Report how many lines in the records below contain the word "clockwise". Give only the number.

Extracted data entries
>>>

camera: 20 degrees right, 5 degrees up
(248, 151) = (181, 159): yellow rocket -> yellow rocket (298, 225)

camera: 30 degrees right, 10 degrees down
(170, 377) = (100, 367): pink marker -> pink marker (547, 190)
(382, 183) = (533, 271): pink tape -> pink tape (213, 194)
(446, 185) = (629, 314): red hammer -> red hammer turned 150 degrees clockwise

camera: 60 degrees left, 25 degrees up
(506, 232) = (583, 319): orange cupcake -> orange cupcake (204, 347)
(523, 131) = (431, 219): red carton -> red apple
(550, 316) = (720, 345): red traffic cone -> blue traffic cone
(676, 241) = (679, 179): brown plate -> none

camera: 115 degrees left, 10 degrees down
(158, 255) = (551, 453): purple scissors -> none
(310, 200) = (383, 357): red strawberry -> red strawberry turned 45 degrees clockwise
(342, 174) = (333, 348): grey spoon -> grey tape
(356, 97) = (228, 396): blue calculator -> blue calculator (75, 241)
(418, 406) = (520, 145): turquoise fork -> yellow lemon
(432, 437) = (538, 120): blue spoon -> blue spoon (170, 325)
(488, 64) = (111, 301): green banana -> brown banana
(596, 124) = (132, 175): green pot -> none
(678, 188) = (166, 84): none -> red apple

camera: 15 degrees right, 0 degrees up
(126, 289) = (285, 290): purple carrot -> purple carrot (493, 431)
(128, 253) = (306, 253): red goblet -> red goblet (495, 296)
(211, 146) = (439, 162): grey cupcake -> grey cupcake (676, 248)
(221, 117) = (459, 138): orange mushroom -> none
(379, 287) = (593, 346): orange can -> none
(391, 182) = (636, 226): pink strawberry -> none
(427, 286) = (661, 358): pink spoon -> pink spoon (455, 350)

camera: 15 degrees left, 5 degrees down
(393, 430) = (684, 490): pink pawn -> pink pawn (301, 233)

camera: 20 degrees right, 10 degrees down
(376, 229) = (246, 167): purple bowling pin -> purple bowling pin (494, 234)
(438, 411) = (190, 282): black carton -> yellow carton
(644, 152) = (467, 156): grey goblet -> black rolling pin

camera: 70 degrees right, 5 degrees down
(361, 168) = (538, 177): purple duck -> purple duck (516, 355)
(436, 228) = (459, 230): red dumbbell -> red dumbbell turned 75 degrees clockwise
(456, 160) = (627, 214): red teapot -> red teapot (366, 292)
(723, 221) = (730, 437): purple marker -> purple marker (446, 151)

<<<

# SOLUTION TO THIS EXERCISE:
3